BRIEF ▸ Give the entries back exactly as they stand, but without pictures.

Segment Start: RECORDS SHOWN

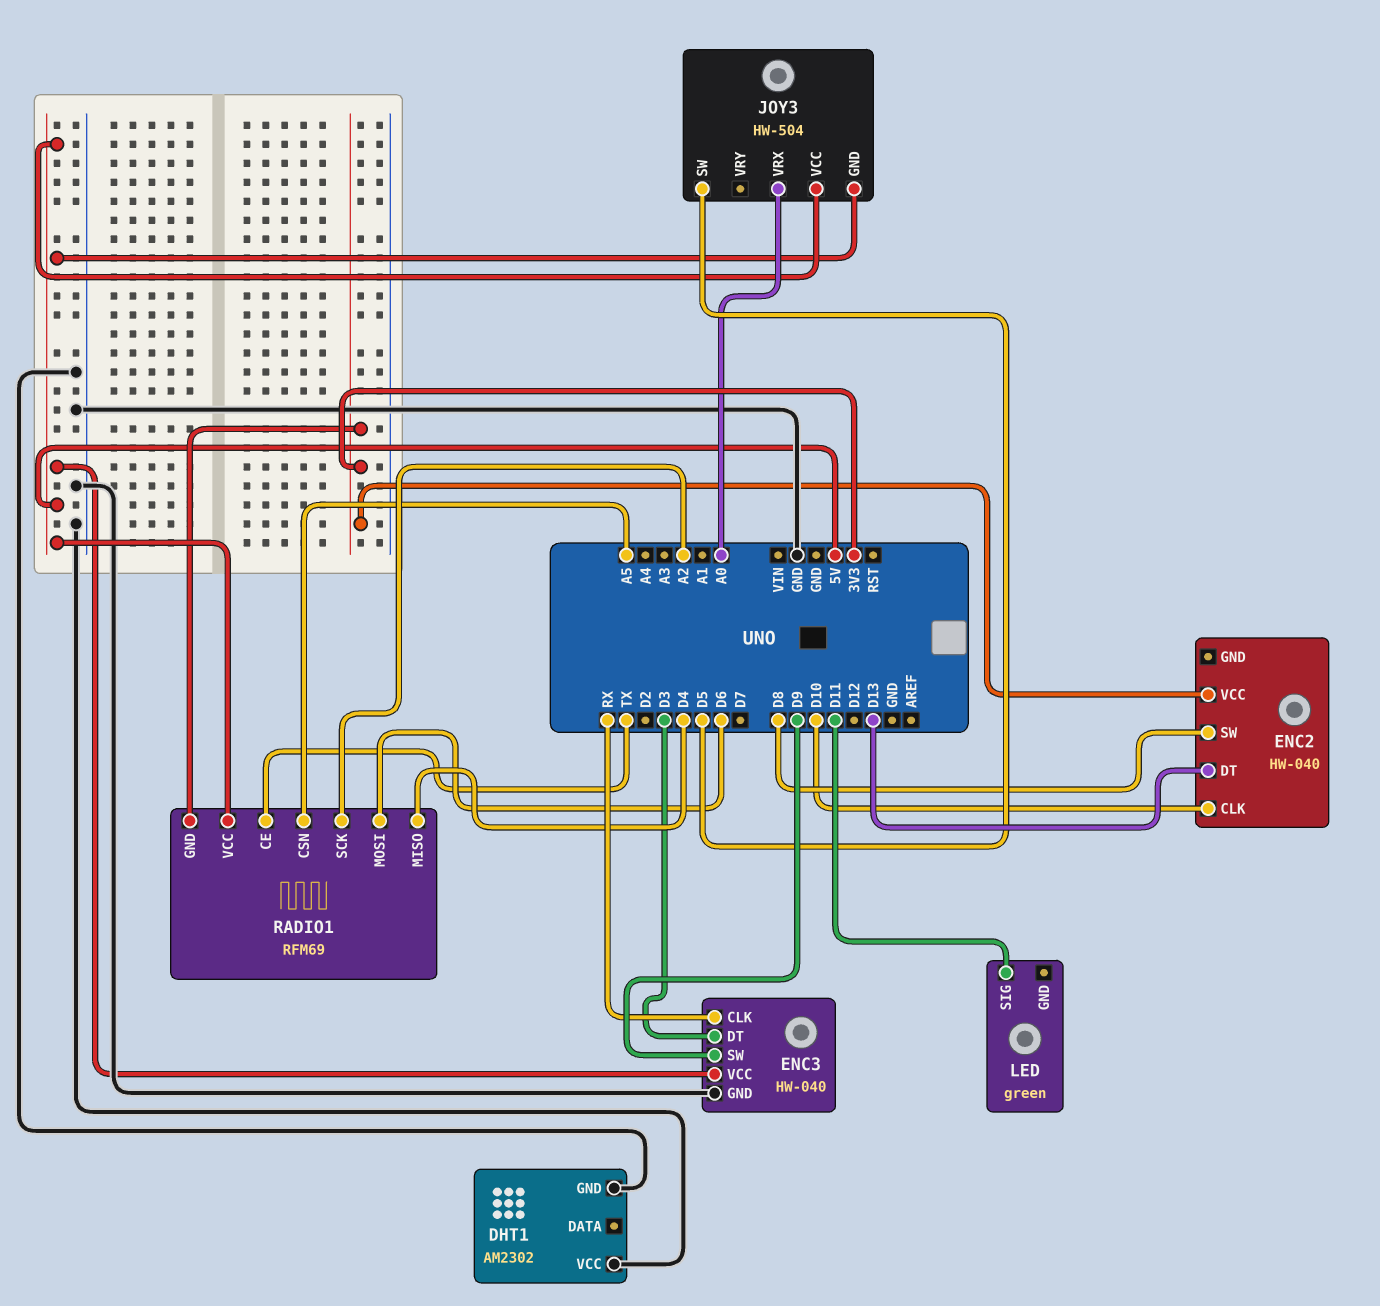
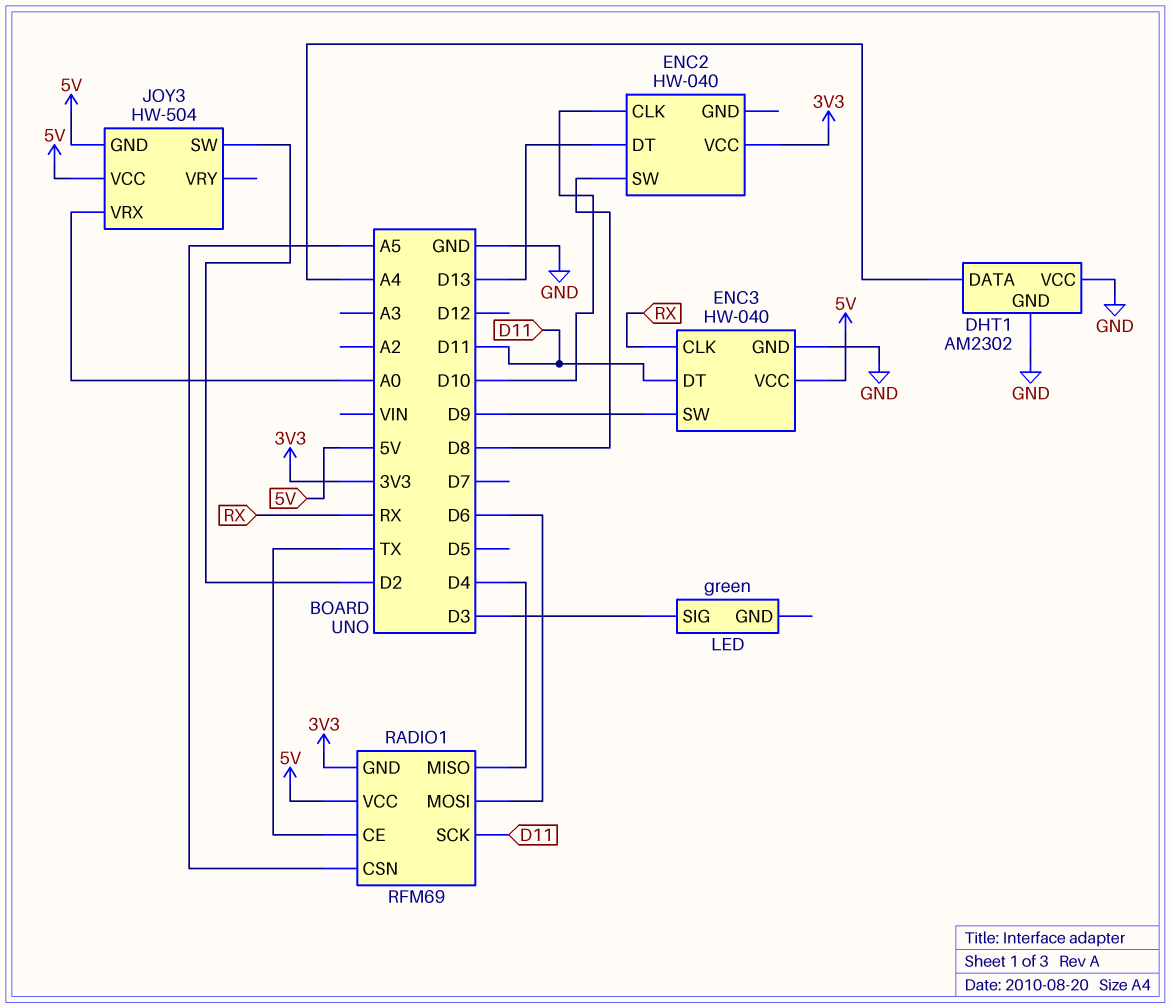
DHT1 pin DATA: none -> A4
ENC3 pin DT: D3 -> D11
JOY3 pin SW: D5 -> D2
LED pin SIG: D11 -> D3
RADIO1 pin SCK: A2 -> D11

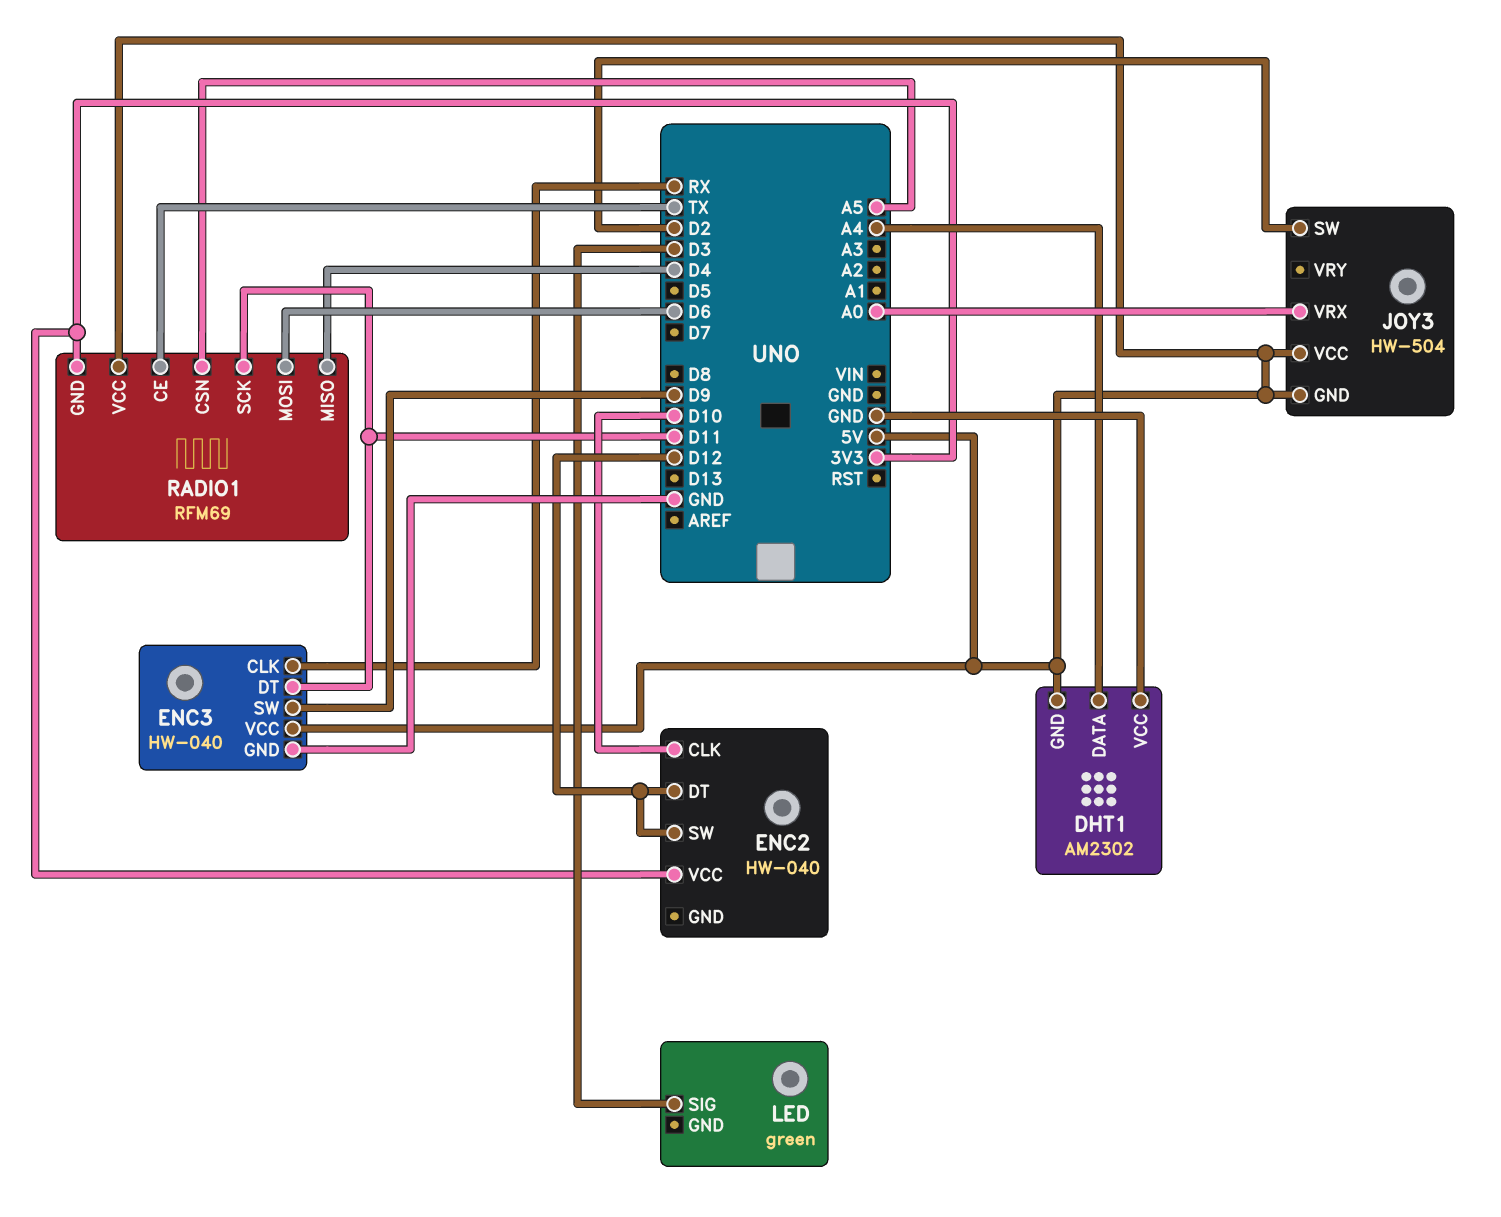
DHT1 pin GND: GND -> 5V
ENC2 pin DT: D13 -> D12
ENC2 pin SW: D8 -> D12

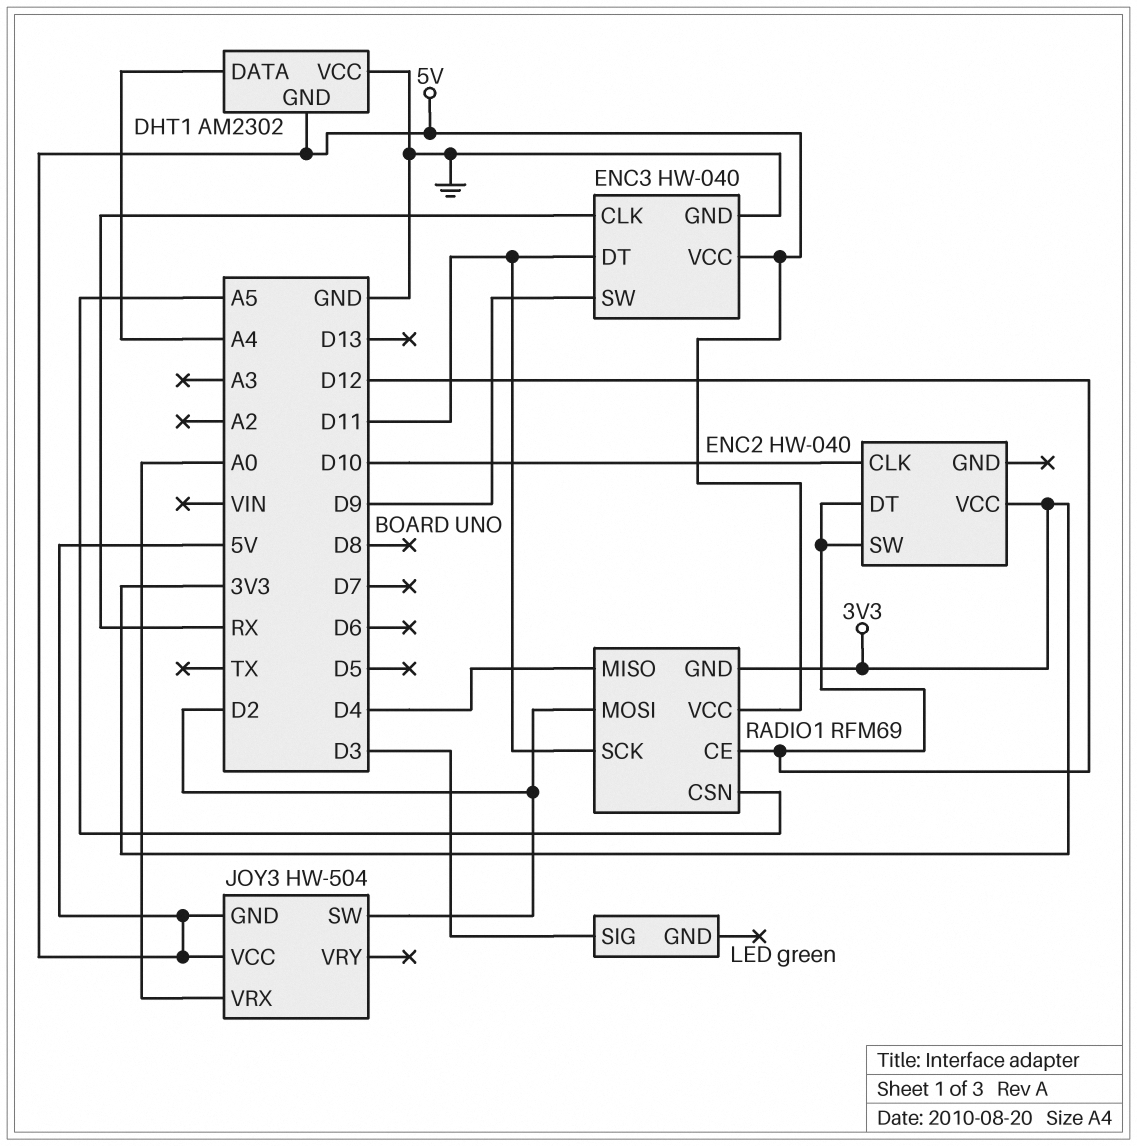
RADIO1 pin CE: TX -> D12
RADIO1 pin MOSI: D6 -> D2

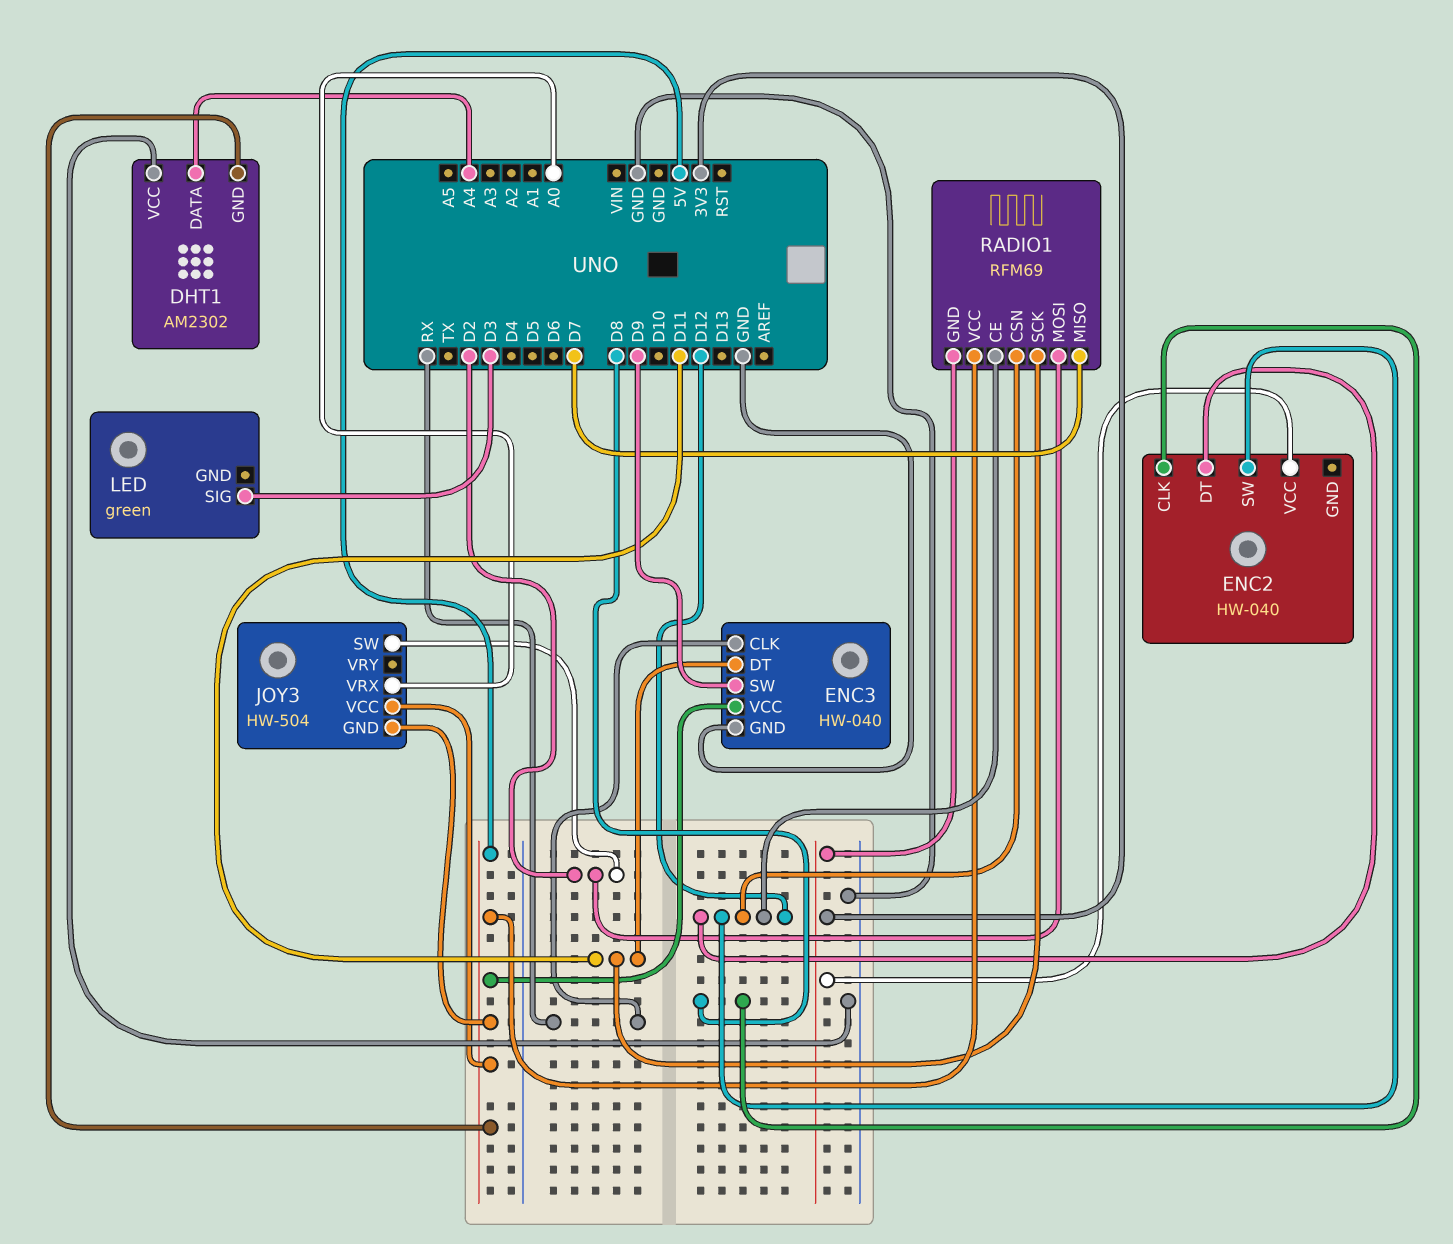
ENC2 pin CLK: D10 -> D8
RADIO1 pin CSN: A5 -> D12
RADIO1 pin MISO: D4 -> D7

Segment End: RECORDS SHOWN

RESULT ▸
DHT1 pin DATA: none -> A4
ENC3 pin DT: D3 -> D11
JOY3 pin SW: D5 -> D2
LED pin SIG: D11 -> D3
RADIO1 pin SCK: A2 -> D11

DHT1 pin GND: GND -> 5V
ENC2 pin DT: D13 -> D12
ENC2 pin SW: D8 -> D12

RADIO1 pin CE: TX -> D12
RADIO1 pin MOSI: D6 -> D2

ENC2 pin CLK: D10 -> D8
RADIO1 pin CSN: A5 -> D12
RADIO1 pin MISO: D4 -> D7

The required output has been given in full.